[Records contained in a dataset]
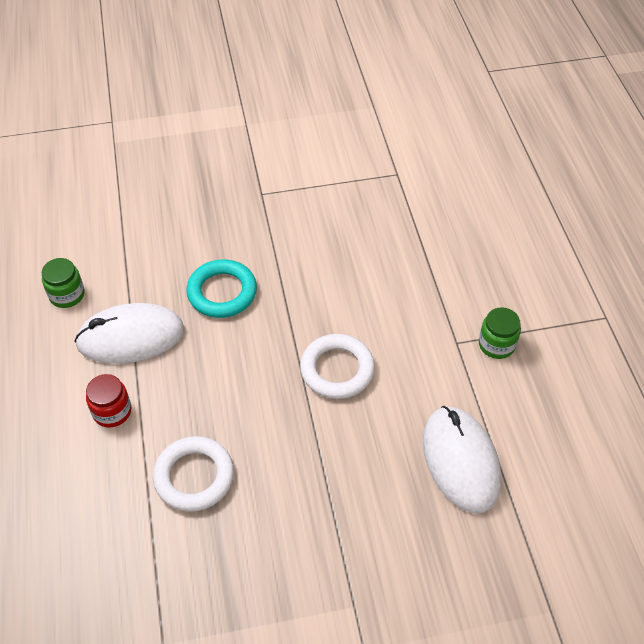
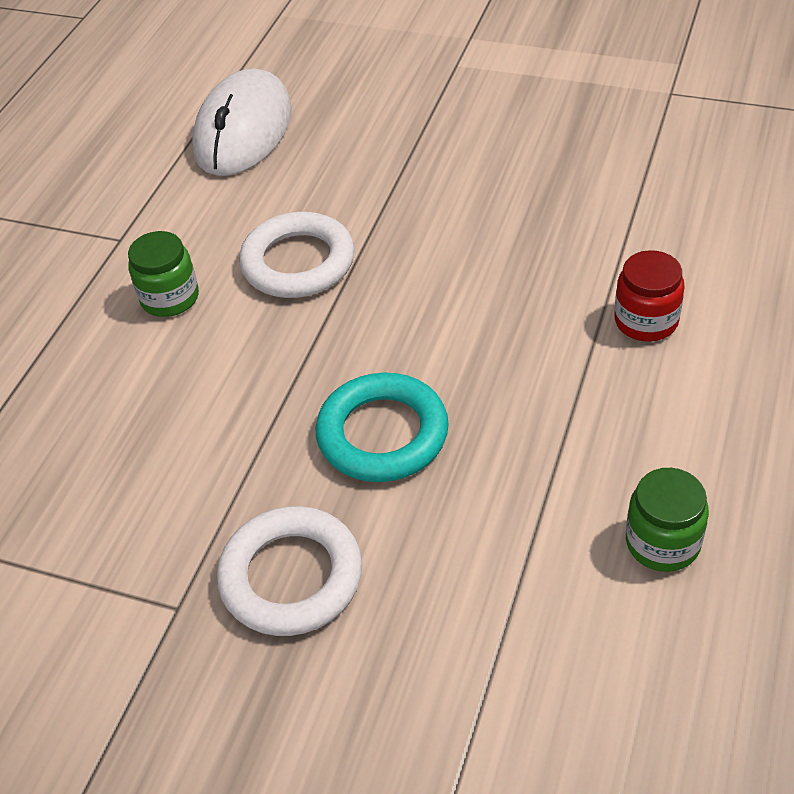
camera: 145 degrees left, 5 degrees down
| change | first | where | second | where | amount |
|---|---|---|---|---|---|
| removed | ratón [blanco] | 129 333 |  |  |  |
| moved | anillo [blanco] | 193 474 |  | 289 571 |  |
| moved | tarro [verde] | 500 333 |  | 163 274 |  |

- [Exercise directions]: Report back every line of the entries in which "blanco" occurs.

- [Response to the exercise]:
| removed | ratón [blanco] | 129 333 |  |  |  |
| moved | anillo [blanco] | 193 474 |  | 289 571 |  |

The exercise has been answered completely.